WHAT THIS TASK INVOLVES:
Find the word "move" in the listing. Copy out each line where it occurs.

INPUT RECORDS:
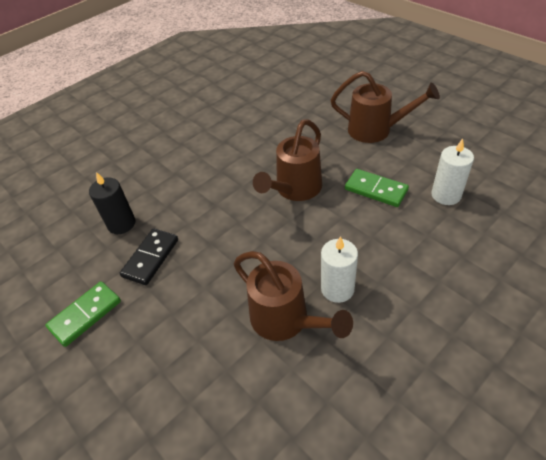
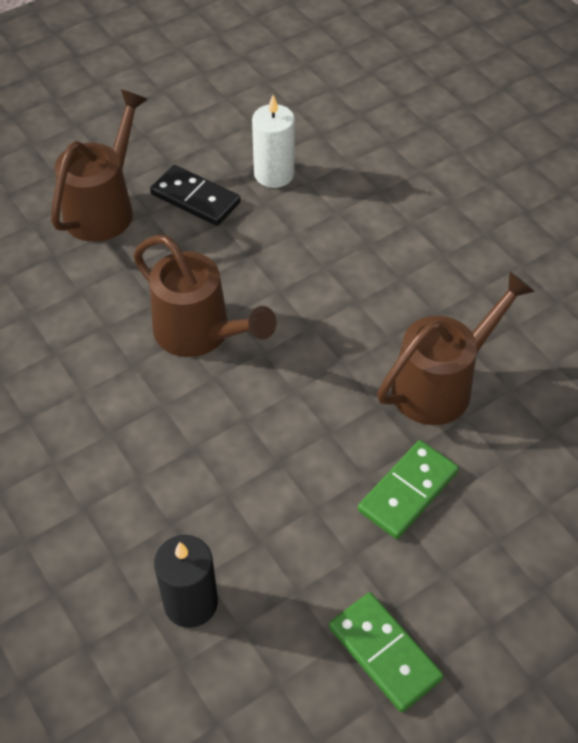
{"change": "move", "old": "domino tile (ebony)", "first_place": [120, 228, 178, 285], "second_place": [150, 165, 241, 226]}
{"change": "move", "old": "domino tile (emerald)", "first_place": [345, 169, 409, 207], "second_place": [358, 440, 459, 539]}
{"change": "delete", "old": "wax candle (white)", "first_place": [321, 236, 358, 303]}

--

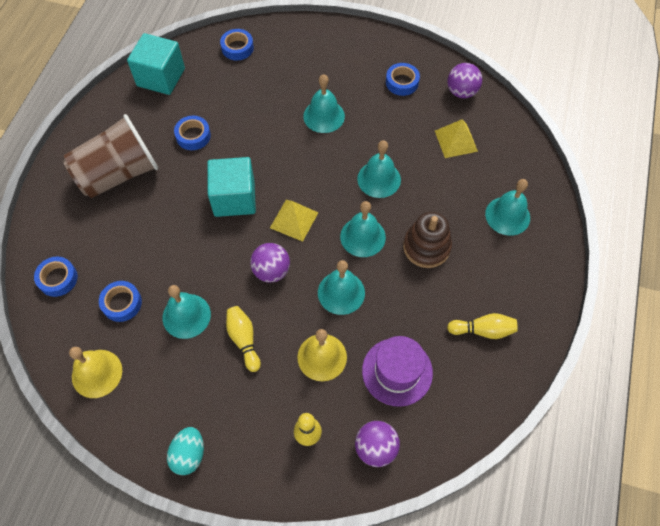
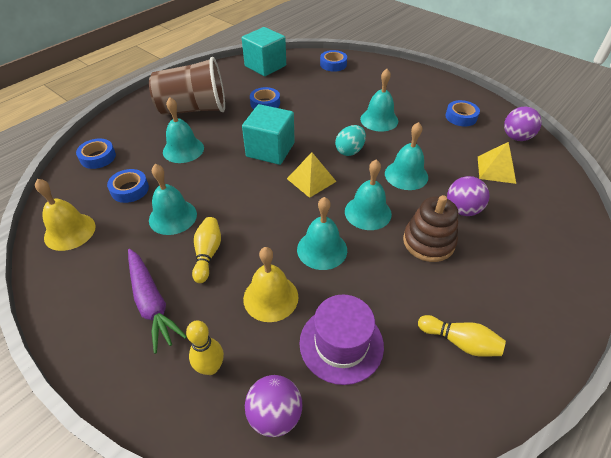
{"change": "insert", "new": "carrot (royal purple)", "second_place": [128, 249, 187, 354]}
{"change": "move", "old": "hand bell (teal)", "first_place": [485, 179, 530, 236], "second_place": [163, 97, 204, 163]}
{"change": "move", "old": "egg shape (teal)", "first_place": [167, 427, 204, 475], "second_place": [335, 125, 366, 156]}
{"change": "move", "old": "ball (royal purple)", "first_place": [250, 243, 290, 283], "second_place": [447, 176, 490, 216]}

RESPONSE:
{"change": "move", "old": "domino tile (ebony)", "first_place": [120, 228, 178, 285], "second_place": [150, 165, 241, 226]}
{"change": "move", "old": "domino tile (emerald)", "first_place": [345, 169, 409, 207], "second_place": [358, 440, 459, 539]}
{"change": "move", "old": "hand bell (teal)", "first_place": [485, 179, 530, 236], "second_place": [163, 97, 204, 163]}
{"change": "move", "old": "egg shape (teal)", "first_place": [167, 427, 204, 475], "second_place": [335, 125, 366, 156]}
{"change": "move", "old": "ball (royal purple)", "first_place": [250, 243, 290, 283], "second_place": [447, 176, 490, 216]}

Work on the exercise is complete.